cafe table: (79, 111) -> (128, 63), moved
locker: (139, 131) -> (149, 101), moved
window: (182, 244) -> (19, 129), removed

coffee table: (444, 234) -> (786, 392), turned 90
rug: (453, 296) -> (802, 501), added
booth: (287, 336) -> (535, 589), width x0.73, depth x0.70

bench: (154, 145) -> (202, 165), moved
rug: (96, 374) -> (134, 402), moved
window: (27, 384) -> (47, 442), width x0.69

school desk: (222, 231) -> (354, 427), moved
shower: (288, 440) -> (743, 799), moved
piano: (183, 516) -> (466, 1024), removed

########

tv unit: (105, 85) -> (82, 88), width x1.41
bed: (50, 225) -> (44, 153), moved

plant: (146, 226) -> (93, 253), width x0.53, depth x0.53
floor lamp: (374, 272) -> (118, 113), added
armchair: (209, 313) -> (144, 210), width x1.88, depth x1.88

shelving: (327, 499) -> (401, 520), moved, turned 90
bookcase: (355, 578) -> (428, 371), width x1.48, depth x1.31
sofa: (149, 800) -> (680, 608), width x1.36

########

◆ Instruction: When a line in the listing has the word "depth", return that line.

◆ Exercise response:
booth: (287, 336) -> (535, 589), width x0.73, depth x0.70
plant: (146, 226) -> (93, 253), width x0.53, depth x0.53
armchair: (209, 313) -> (144, 210), width x1.88, depth x1.88
bookcase: (355, 578) -> (428, 371), width x1.48, depth x1.31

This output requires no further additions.